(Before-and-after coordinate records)
- Opening Delimiter -

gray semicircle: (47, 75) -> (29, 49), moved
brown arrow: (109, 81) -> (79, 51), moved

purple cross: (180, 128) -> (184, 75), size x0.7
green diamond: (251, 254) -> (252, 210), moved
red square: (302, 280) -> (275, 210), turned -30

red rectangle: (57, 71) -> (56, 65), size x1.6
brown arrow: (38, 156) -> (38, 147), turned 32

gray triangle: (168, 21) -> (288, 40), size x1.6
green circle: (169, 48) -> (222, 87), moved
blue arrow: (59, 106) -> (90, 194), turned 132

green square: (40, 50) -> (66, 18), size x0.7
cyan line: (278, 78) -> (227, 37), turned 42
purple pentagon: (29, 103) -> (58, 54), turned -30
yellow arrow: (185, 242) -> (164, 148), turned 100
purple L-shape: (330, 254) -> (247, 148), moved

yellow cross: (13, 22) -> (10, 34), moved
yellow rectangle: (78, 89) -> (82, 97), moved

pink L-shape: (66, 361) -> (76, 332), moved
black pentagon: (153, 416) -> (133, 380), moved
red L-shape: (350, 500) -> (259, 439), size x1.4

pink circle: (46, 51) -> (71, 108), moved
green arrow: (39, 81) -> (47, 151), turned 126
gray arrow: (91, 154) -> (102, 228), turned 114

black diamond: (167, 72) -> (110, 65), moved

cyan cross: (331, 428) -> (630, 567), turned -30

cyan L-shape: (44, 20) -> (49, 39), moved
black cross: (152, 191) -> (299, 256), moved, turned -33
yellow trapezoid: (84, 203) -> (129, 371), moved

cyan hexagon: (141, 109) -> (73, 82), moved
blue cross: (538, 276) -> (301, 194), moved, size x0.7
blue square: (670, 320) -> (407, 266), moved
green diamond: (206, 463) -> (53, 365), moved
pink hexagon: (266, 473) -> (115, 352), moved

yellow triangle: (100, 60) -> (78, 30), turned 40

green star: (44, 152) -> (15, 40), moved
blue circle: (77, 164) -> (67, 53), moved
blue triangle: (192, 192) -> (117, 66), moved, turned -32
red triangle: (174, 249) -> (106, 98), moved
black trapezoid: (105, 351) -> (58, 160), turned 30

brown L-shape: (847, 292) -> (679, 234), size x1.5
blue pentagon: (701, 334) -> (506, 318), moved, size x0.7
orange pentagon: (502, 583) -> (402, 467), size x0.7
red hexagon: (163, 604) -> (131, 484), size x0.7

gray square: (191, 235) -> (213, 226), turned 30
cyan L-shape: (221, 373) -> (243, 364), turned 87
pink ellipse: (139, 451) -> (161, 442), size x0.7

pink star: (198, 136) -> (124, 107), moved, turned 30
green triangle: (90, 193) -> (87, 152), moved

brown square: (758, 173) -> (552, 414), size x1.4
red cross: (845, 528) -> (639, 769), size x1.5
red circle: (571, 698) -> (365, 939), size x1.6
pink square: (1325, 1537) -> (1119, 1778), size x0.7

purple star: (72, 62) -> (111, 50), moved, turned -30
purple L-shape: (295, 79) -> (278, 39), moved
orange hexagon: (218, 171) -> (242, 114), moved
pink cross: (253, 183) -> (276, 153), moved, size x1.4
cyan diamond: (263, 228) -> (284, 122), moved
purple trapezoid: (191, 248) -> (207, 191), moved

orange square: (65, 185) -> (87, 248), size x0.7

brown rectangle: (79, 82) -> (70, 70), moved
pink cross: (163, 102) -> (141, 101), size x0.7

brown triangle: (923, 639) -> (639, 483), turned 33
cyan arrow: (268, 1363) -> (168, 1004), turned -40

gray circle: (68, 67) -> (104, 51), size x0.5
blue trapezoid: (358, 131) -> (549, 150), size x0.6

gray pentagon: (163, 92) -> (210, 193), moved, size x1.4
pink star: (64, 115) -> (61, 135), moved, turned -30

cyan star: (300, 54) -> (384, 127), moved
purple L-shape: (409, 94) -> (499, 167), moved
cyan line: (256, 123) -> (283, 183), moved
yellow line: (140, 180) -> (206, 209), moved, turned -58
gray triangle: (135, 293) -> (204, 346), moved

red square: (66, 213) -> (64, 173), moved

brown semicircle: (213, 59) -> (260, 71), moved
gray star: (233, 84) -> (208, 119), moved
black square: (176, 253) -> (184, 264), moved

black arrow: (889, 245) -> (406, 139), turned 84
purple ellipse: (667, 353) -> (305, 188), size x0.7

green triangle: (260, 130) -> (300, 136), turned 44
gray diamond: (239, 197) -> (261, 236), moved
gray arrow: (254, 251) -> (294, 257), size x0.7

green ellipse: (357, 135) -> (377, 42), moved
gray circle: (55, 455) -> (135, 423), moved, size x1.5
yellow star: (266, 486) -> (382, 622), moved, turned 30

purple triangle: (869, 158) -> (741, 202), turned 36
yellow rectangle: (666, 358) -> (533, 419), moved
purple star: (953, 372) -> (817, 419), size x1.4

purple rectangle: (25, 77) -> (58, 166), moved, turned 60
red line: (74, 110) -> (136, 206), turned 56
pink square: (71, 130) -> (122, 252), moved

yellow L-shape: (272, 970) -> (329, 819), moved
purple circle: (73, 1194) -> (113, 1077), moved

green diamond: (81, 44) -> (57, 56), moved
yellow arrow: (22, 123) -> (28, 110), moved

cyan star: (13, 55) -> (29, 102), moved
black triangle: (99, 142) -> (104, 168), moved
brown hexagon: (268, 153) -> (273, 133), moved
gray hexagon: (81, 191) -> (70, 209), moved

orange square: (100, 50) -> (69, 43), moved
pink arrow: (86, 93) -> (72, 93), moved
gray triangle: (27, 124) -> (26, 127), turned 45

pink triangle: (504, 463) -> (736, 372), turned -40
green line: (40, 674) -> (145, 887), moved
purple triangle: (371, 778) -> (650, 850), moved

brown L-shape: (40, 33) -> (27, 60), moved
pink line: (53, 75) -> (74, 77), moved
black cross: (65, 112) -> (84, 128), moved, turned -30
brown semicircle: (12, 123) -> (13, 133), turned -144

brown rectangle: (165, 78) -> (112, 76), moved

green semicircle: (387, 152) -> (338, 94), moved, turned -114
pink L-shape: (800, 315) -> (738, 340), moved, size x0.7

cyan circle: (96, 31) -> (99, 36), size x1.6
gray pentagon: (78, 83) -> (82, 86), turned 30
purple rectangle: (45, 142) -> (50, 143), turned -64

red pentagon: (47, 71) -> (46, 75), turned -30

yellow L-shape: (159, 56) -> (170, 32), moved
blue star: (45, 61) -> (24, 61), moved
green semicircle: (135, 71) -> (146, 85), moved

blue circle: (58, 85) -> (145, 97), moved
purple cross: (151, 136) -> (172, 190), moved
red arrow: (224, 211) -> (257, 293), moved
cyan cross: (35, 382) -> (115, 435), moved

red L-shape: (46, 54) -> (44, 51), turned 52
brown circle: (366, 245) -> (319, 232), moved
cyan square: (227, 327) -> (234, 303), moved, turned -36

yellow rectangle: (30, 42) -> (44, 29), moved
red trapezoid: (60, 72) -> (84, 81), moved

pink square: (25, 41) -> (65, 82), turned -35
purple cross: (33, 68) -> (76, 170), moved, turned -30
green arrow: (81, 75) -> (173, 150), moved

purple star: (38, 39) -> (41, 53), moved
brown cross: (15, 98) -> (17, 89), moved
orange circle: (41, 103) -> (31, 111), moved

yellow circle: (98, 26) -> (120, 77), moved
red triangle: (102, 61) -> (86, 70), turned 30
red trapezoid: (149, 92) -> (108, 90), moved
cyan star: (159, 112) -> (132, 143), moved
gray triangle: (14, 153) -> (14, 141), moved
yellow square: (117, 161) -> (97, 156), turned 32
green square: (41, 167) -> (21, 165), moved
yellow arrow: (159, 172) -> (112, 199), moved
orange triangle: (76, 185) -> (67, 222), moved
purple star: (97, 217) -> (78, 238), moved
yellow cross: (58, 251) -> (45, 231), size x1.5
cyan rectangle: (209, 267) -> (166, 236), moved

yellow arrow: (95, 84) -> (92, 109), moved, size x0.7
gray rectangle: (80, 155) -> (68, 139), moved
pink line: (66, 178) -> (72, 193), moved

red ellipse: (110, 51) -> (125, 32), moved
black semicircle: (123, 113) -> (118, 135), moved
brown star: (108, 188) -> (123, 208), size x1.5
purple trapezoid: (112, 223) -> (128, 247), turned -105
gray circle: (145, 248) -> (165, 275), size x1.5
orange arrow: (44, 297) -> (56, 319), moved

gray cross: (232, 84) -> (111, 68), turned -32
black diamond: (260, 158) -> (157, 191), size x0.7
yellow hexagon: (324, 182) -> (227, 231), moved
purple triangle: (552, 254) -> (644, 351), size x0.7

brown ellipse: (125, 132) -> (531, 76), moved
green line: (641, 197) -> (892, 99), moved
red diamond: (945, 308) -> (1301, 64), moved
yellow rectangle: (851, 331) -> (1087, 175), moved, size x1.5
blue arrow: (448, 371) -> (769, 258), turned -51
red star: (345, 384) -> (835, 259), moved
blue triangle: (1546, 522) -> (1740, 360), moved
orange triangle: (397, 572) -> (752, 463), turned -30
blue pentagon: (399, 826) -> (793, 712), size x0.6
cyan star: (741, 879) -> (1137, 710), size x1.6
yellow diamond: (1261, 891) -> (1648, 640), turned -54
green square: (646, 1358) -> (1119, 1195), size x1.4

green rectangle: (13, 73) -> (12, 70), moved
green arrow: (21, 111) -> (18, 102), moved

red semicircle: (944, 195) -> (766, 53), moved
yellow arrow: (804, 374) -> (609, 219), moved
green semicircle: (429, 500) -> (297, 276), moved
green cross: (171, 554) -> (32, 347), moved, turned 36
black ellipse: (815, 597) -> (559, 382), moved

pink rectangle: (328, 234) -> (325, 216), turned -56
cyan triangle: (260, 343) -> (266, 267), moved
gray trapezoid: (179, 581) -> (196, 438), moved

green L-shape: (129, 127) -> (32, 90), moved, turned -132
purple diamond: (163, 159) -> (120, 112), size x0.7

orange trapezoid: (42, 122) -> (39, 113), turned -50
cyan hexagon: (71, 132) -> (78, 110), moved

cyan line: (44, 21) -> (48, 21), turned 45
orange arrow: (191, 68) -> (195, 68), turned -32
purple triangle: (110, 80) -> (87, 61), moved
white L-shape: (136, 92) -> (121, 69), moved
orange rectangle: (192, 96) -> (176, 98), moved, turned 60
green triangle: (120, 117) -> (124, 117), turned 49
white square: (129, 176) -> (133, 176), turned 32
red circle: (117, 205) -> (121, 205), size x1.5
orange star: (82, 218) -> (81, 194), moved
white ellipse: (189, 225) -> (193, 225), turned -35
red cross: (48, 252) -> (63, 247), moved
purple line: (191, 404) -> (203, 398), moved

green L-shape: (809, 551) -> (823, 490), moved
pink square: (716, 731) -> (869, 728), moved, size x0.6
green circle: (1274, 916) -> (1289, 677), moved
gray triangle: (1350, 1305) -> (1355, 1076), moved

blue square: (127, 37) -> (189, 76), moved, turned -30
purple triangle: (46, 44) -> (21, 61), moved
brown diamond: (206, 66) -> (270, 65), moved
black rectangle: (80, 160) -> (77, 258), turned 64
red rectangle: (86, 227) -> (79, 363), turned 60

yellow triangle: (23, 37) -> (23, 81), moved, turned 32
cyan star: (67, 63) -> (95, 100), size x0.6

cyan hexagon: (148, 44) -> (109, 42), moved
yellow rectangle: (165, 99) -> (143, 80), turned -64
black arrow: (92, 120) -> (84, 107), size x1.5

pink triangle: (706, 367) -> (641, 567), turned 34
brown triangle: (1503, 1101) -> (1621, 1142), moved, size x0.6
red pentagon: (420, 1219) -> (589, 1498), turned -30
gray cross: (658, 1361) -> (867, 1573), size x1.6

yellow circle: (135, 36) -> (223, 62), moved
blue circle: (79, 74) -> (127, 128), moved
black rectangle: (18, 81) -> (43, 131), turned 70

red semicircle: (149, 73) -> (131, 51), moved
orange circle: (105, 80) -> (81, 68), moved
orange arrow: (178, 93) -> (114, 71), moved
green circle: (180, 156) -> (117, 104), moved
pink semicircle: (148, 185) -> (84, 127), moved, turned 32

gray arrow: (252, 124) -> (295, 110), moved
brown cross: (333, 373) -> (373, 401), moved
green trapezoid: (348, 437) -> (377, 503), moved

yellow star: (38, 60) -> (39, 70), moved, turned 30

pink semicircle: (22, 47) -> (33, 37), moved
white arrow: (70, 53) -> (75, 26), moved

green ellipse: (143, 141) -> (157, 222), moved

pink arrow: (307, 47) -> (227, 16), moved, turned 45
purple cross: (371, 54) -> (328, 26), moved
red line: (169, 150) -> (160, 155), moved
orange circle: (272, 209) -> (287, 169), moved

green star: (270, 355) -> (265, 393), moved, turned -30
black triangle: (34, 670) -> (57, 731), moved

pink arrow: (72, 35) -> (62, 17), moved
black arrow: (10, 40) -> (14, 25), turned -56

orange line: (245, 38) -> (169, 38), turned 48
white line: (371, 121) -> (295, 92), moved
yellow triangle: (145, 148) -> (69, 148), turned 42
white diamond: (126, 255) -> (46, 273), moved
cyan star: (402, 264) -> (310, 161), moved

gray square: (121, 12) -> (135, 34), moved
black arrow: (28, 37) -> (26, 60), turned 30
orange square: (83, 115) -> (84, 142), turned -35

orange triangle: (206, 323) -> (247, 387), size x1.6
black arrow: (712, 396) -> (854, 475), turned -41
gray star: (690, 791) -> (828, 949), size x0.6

- Closing Delimiter -

In how many lines of the data above does the word "semicircle" occur? Only the number is wanted.

11